→ **What you are asked to do**
Return exactly the lines from the one containing "R11: 6.8k (AUX, TEMP) -> 22k (AUX, TEMP)" through the last line of the records below, both included, and leave out any pictures.

----

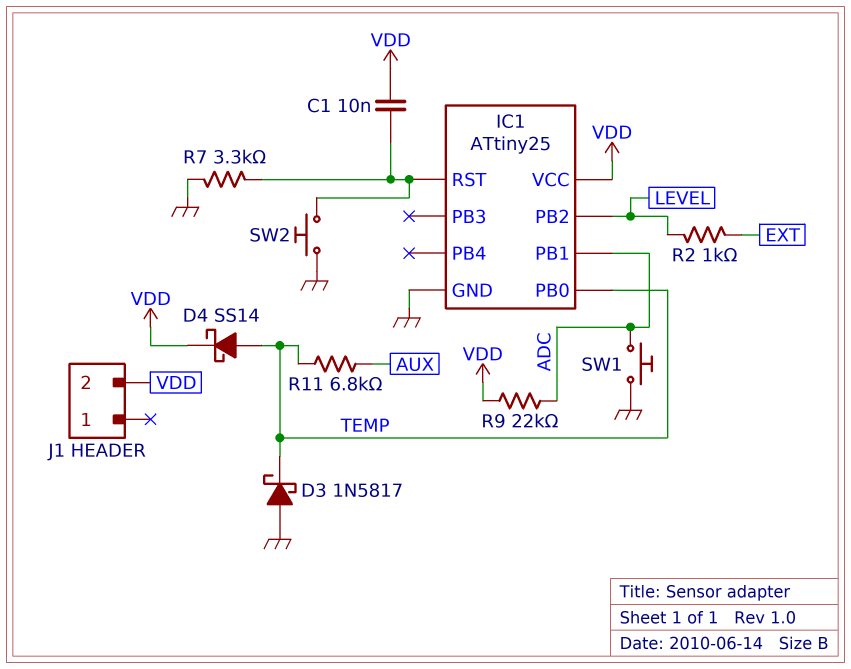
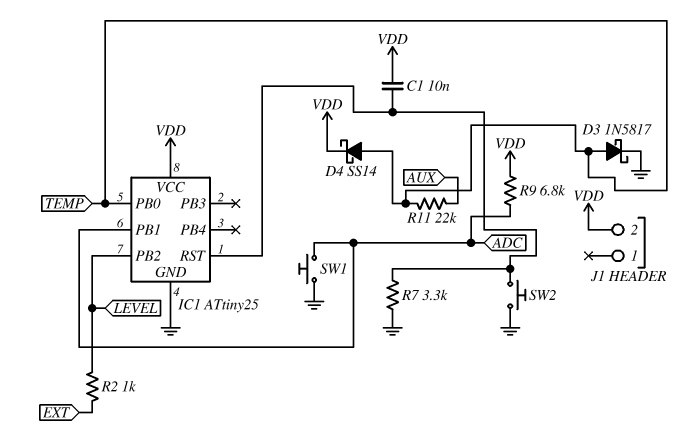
D3: schottky 1N5817 (A GND, K TEMP) -> schottky 1N5817 (A TEMP, K GND)
R9: 22k (ADC, VDD) -> 6.8k (ADC, VDD)
R11: 6.8k (AUX, TEMP) -> 22k (AUX, TEMP)

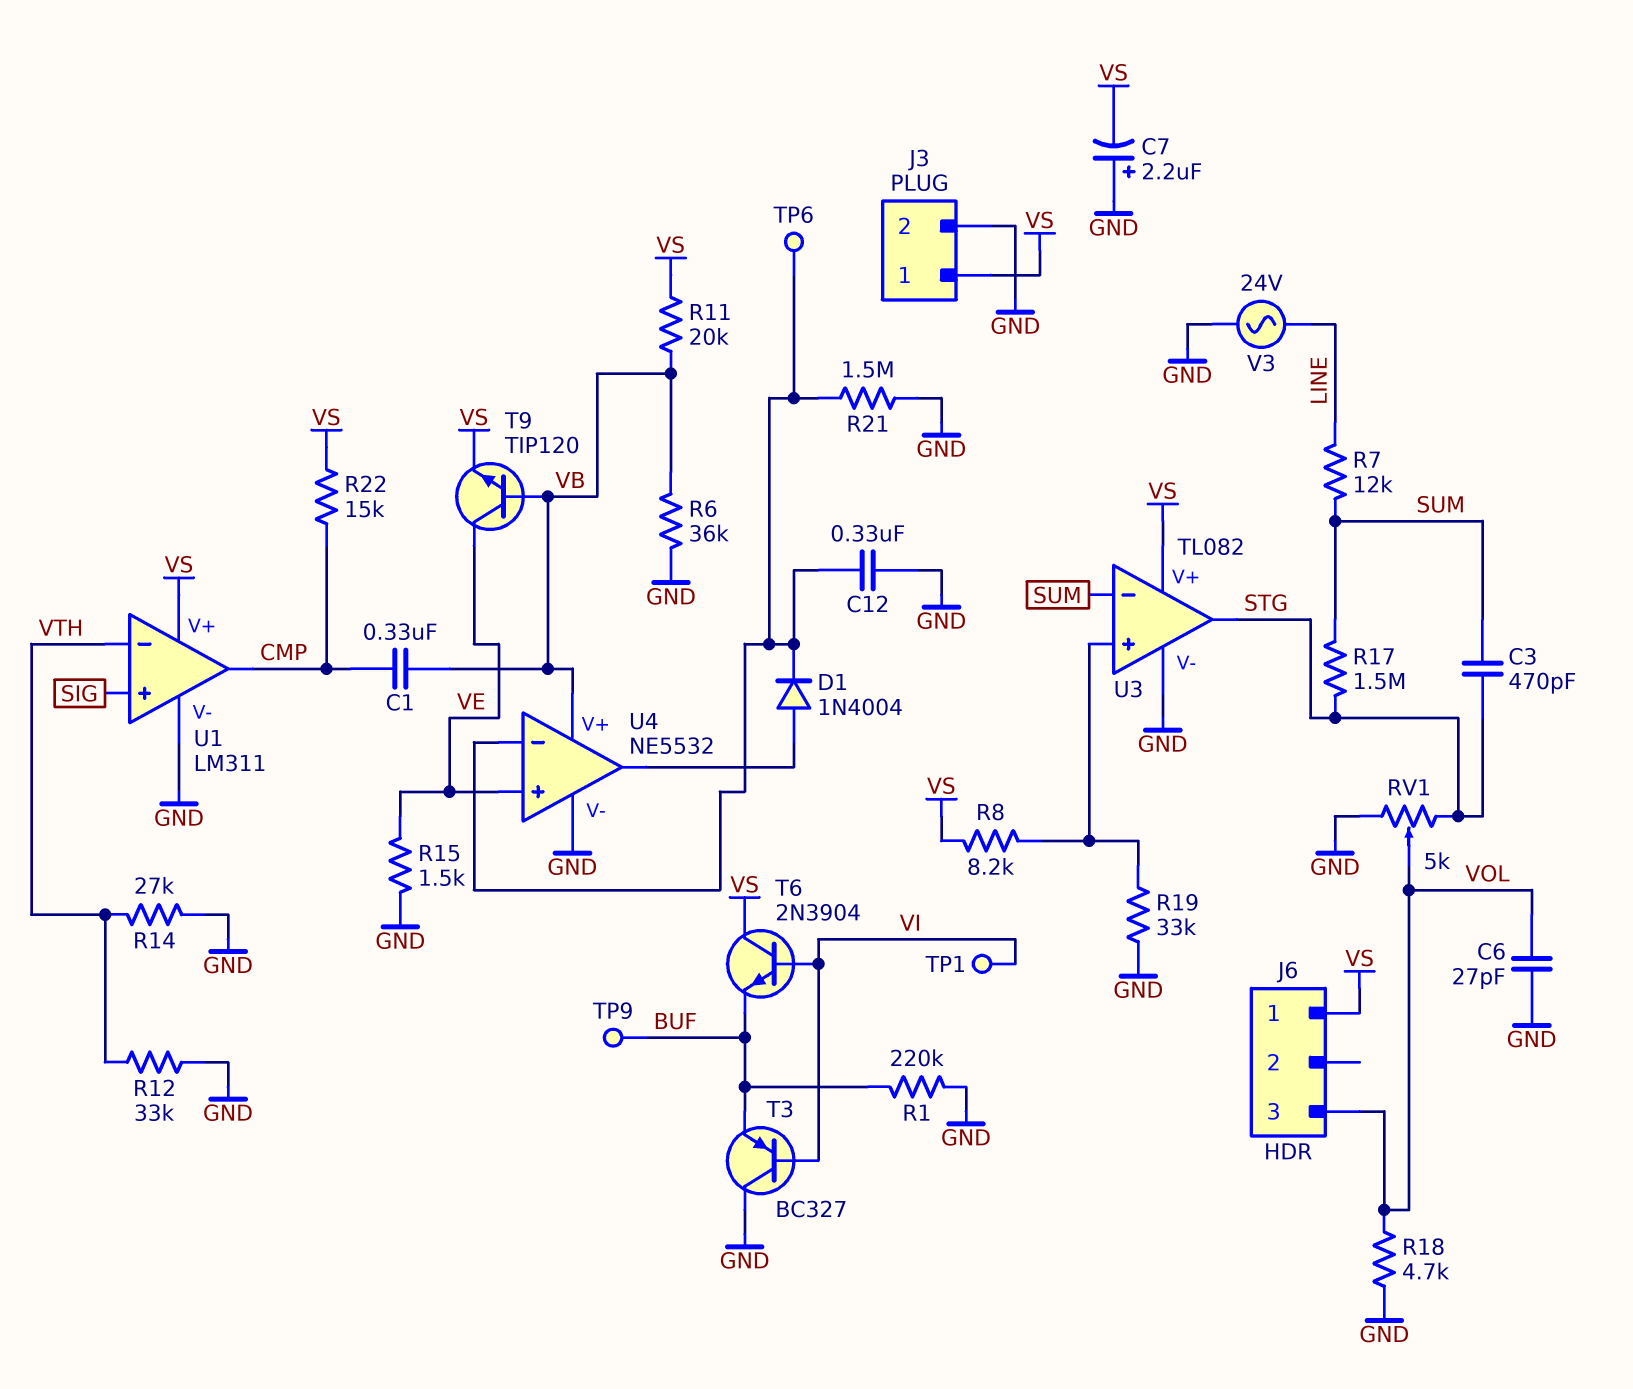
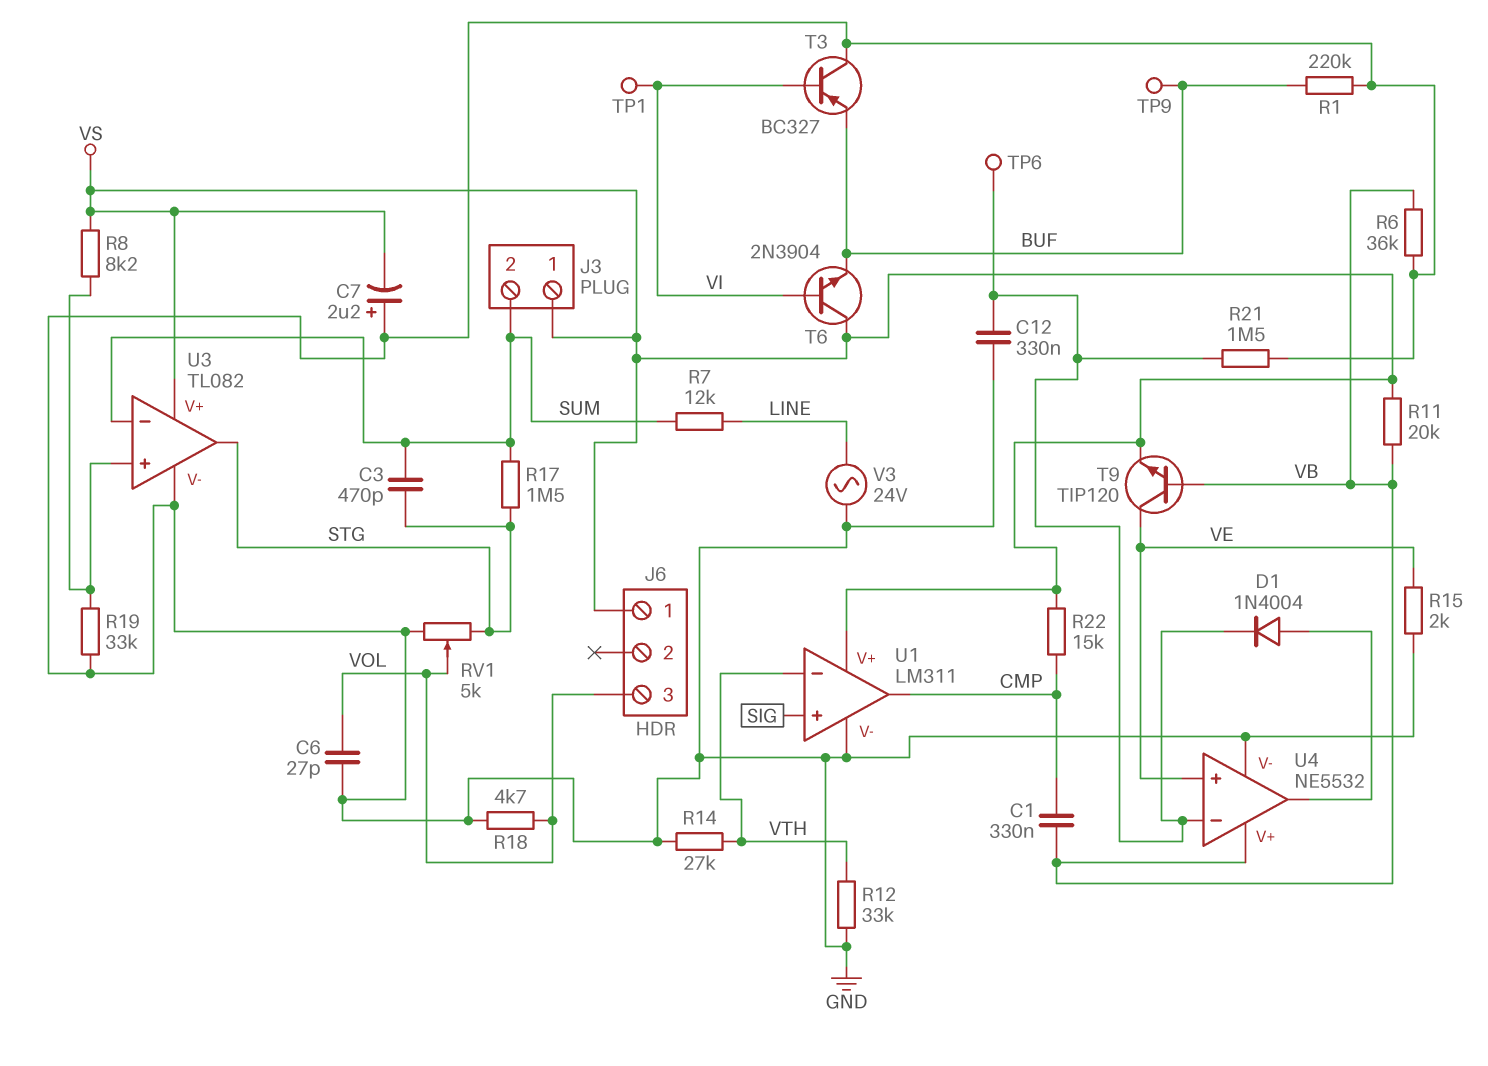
J3 pin 2: GND -> SUM
R15: 1.5k (GND, VE) -> 2k (GND, VE)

----

→ **Solved problem**
R11: 6.8k (AUX, TEMP) -> 22k (AUX, TEMP)

J3 pin 2: GND -> SUM
R15: 1.5k (GND, VE) -> 2k (GND, VE)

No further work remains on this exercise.